• Work instructions: Could you copy every line of the data that contains the word "gris"?

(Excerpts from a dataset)
----------------

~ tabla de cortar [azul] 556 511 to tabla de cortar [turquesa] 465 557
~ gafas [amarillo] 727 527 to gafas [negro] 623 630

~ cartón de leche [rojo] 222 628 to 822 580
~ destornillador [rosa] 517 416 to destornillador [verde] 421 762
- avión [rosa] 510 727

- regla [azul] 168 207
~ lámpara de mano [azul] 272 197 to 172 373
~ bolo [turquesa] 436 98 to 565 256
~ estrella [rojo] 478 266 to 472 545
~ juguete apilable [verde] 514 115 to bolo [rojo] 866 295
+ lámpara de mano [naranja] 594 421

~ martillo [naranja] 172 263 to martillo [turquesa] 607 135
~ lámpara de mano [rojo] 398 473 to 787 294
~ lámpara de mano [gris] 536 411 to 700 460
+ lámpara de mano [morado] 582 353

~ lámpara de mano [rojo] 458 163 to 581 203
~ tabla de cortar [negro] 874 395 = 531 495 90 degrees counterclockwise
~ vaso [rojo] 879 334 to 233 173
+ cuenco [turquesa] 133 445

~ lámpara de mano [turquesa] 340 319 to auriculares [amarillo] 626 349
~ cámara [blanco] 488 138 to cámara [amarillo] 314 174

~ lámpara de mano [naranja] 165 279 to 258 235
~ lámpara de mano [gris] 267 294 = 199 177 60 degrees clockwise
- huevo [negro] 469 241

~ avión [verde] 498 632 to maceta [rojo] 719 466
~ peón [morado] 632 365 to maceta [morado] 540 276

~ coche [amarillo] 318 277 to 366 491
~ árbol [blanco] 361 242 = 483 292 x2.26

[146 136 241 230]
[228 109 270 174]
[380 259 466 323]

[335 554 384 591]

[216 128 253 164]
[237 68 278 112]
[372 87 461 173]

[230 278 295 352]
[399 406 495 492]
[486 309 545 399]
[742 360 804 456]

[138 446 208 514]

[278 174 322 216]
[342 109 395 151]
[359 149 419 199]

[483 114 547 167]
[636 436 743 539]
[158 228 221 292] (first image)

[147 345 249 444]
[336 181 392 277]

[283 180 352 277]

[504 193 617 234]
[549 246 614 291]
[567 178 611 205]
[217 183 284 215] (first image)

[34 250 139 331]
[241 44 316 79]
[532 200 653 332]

----------------

• Result:
~ lámpara de mano [gris] 536 411 to 700 460
~ lámpara de mano [gris] 267 294 = 199 177 60 degrees clockwise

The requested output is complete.